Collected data
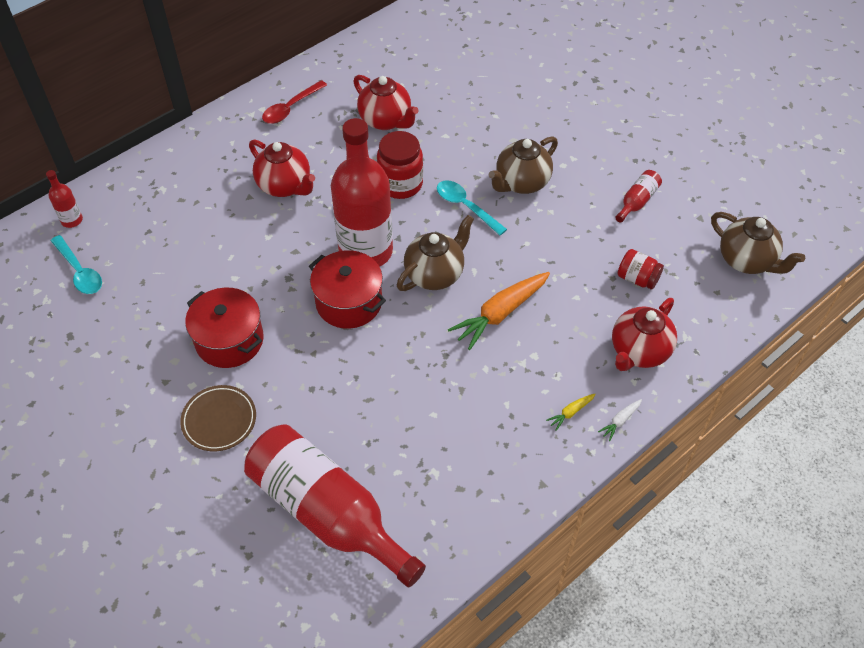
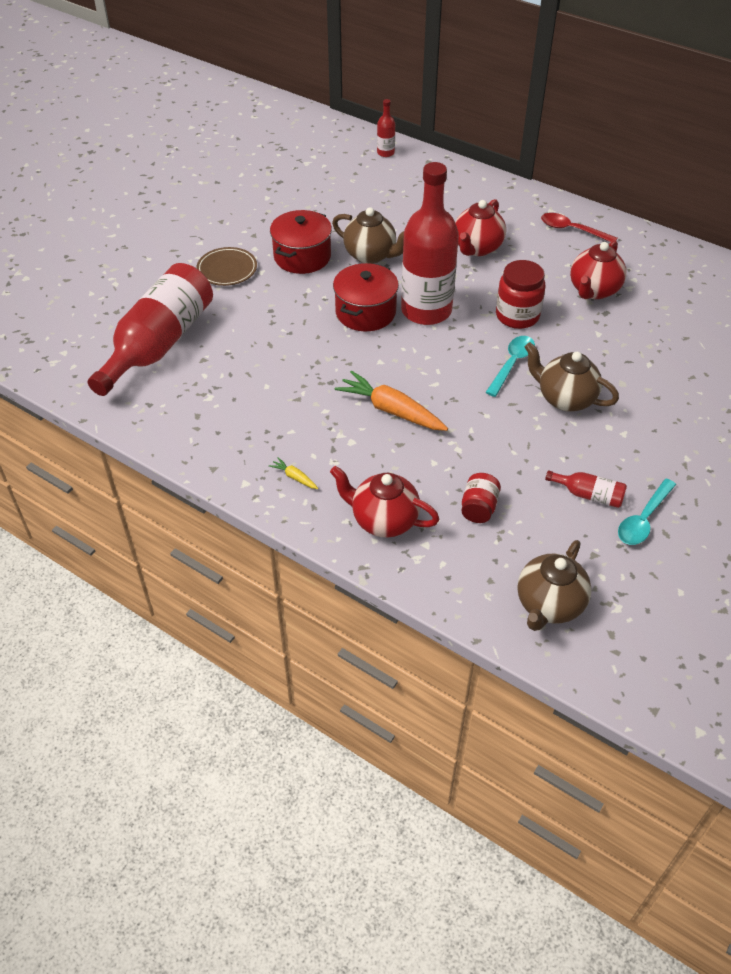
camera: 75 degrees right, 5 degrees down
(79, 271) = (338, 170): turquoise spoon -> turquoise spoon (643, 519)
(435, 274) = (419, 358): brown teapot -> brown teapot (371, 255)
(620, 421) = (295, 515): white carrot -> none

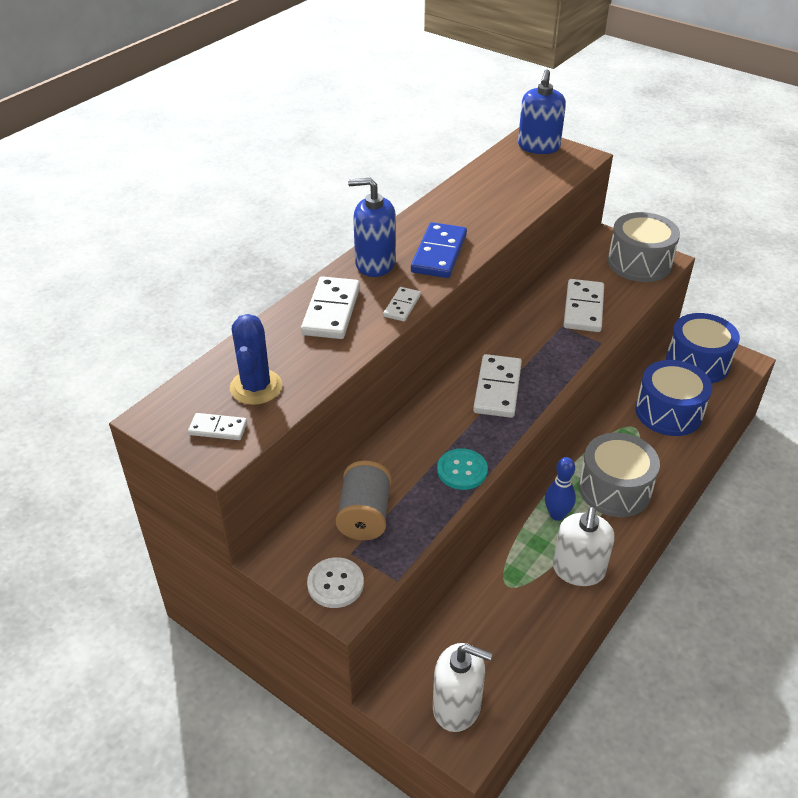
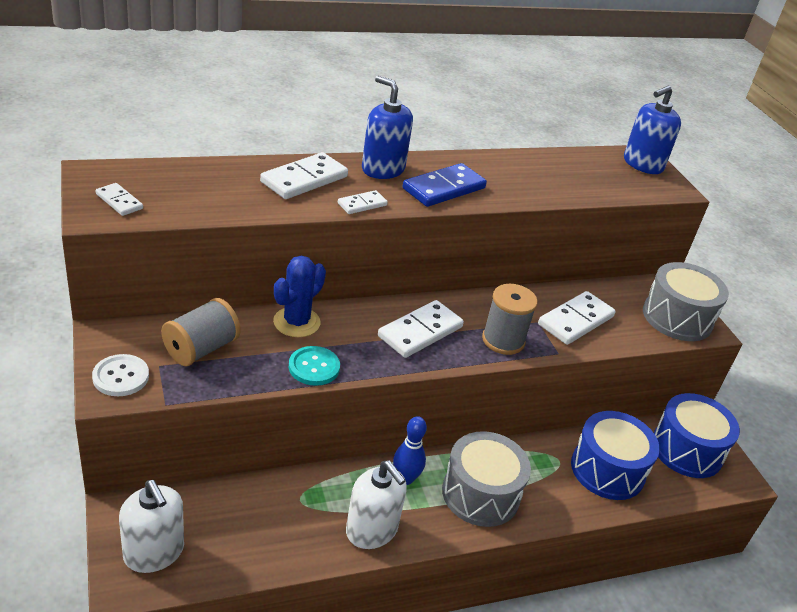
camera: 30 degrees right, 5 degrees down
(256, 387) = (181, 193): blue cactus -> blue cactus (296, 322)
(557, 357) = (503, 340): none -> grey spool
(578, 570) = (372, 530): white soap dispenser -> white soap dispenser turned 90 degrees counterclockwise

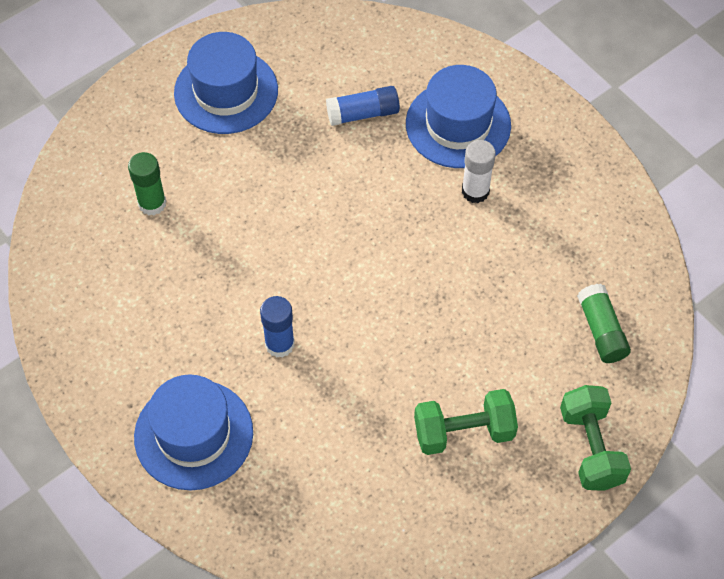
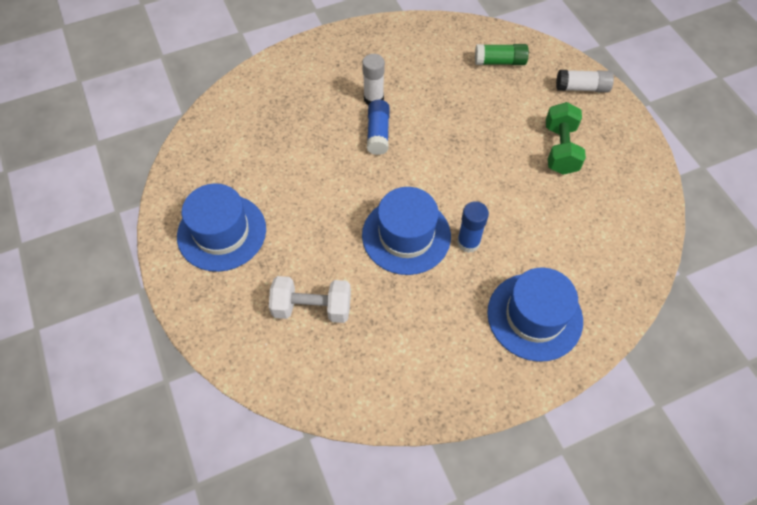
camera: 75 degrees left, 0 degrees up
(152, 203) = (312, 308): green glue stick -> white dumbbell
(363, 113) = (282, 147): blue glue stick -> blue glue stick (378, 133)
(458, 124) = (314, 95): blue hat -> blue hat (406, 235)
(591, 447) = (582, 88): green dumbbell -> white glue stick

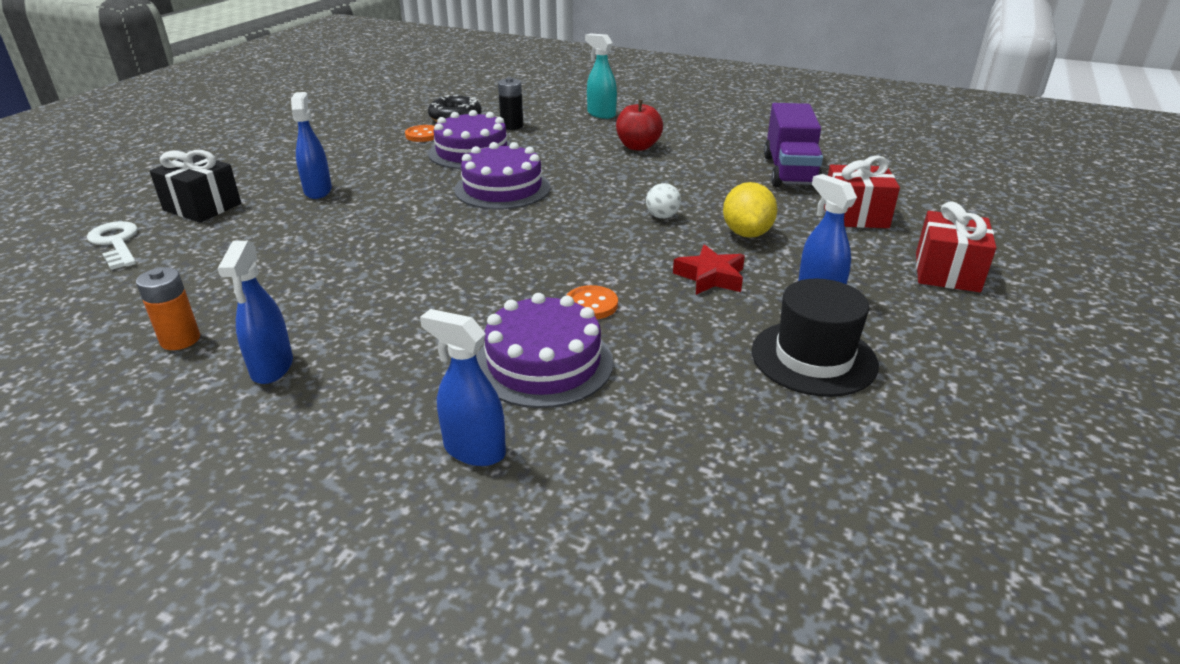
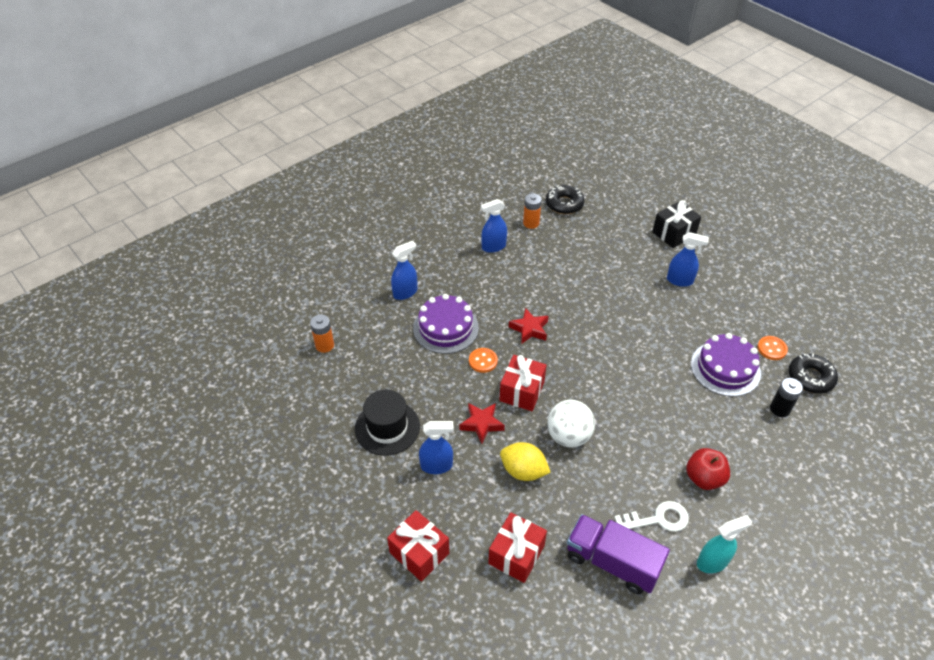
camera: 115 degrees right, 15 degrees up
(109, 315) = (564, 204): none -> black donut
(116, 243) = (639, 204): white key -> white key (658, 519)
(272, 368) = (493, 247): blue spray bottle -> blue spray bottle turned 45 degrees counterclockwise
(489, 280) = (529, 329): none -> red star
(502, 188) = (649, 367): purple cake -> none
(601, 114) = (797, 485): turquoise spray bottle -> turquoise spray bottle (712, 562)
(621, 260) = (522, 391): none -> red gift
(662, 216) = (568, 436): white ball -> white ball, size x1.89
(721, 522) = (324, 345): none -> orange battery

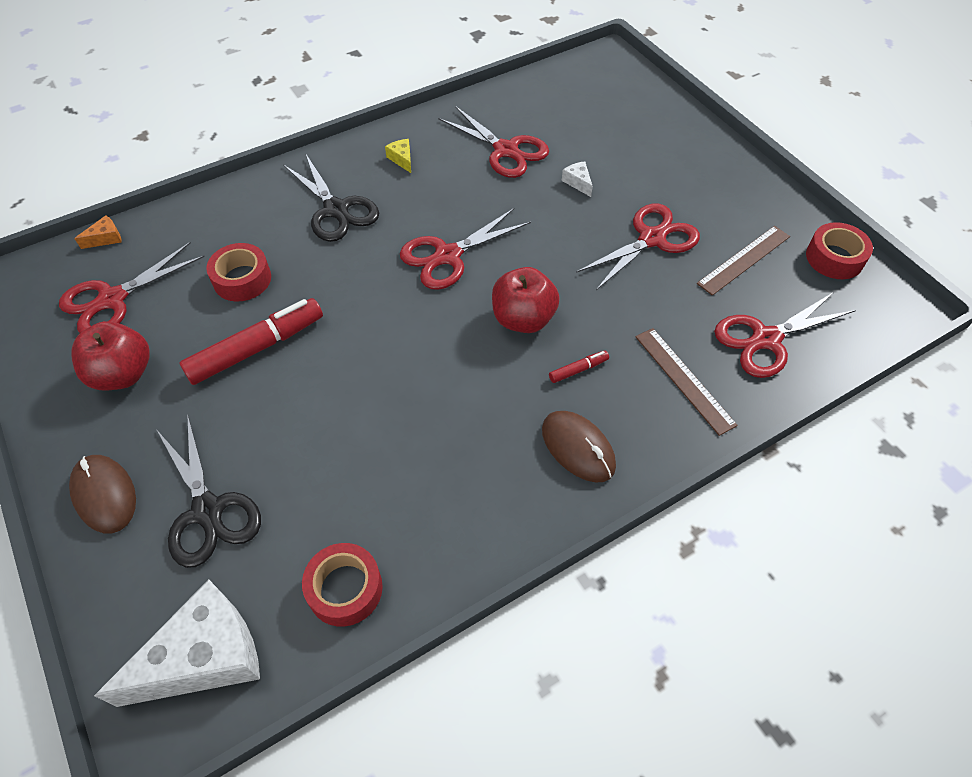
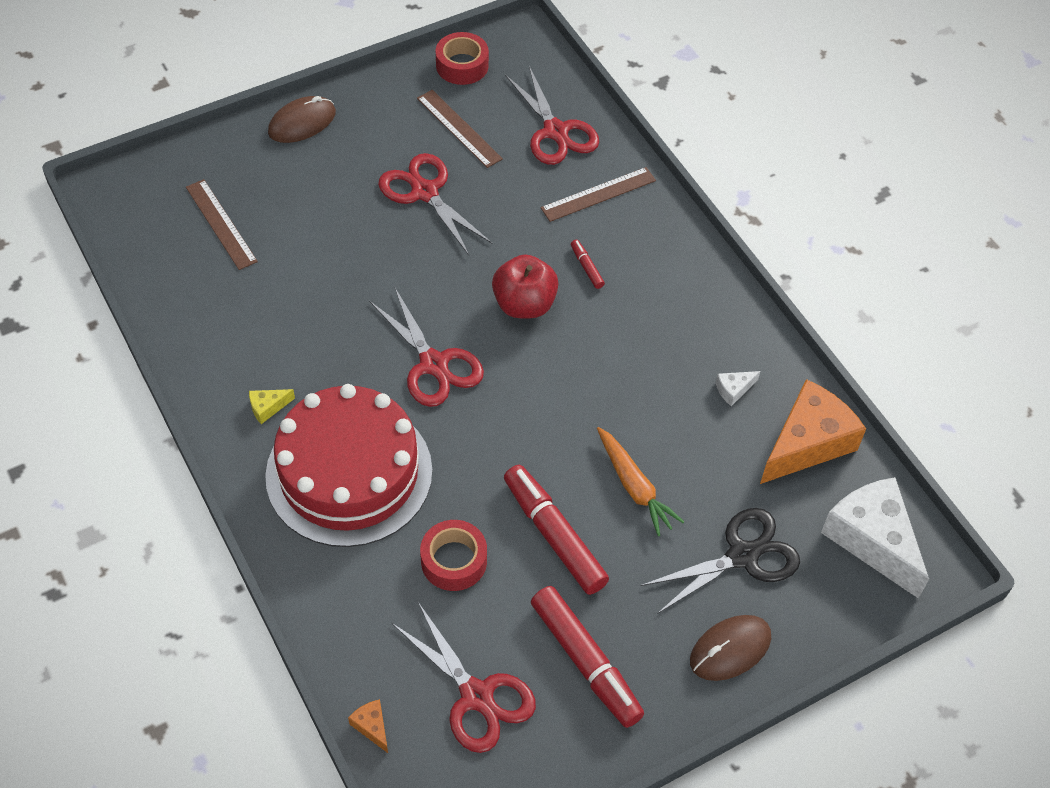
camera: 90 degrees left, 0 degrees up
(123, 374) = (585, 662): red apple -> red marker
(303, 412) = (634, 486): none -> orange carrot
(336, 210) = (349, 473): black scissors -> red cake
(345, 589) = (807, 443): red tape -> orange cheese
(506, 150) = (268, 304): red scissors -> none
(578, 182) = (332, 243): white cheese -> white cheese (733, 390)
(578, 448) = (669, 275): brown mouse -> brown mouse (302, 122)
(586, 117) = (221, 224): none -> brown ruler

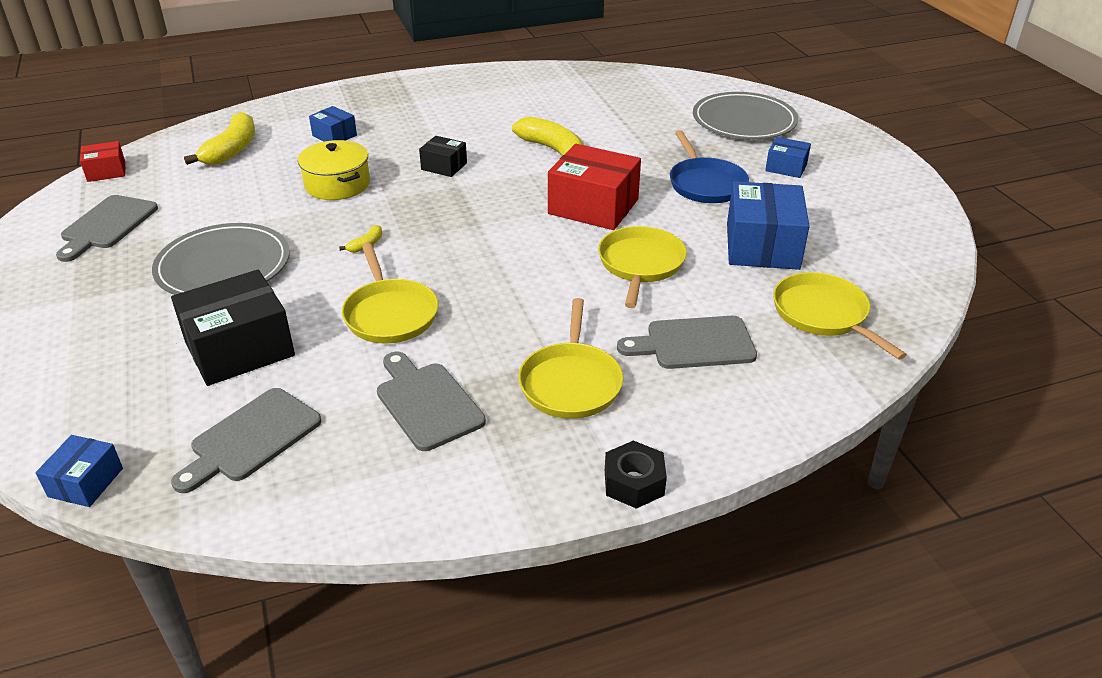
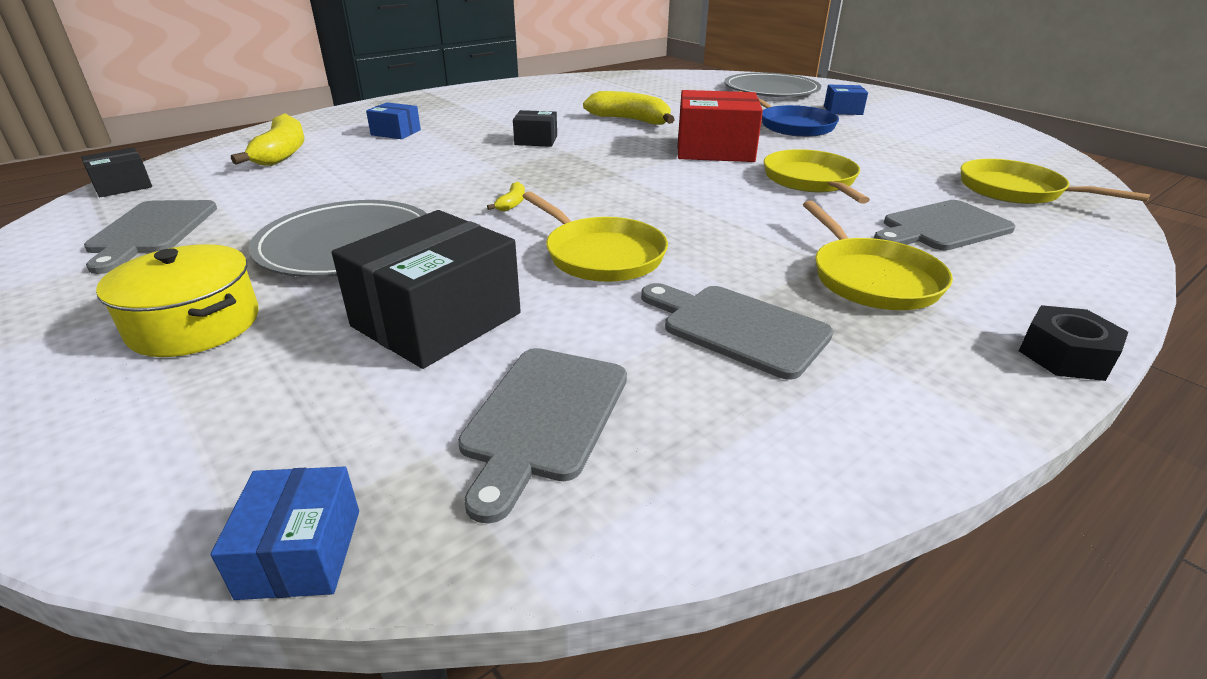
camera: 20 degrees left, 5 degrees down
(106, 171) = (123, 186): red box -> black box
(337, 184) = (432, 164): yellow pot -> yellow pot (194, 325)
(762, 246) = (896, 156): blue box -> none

■ Exercise prompt:
Among the entries above, take the line with "(152, 203) = (312, 308): green", the line with "(336, 210) = (349, 473): black", and all the lines between them, and restate them word for word without pictures.

■ Answer for the task:
(152, 203) = (312, 308): green glue stick -> white dumbbell
(363, 113) = (282, 147): blue glue stick -> blue glue stick (378, 133)
(458, 124) = (314, 95): blue hat -> blue hat (406, 235)
(591, 447) = (582, 88): green dumbbell -> white glue stick

camera: 115 degrees right, 15 degrees up
(109, 315) = (564, 204): none -> black donut
(116, 243) = (639, 204): white key -> white key (658, 519)
(272, 368) = (493, 247): blue spray bottle -> blue spray bottle turned 45 degrees counterclockwise
(489, 280) = (529, 329): none -> red star
(502, 188) = (649, 367): purple cake -> none
(601, 114) = (797, 485): turquoise spray bottle -> turquoise spray bottle (712, 562)
(621, 260) = (522, 391): none -> red gift
(662, 216) = (568, 436): white ball -> white ball, size x1.89
(721, 522) = (324, 345): none -> orange battery

camera: 90 degrees left, 0 degrees up
(123, 374) = (585, 662): red apple -> red marker
(303, 412) = (634, 486): none -> orange carrot
(336, 210) = (349, 473): black scissors -> red cake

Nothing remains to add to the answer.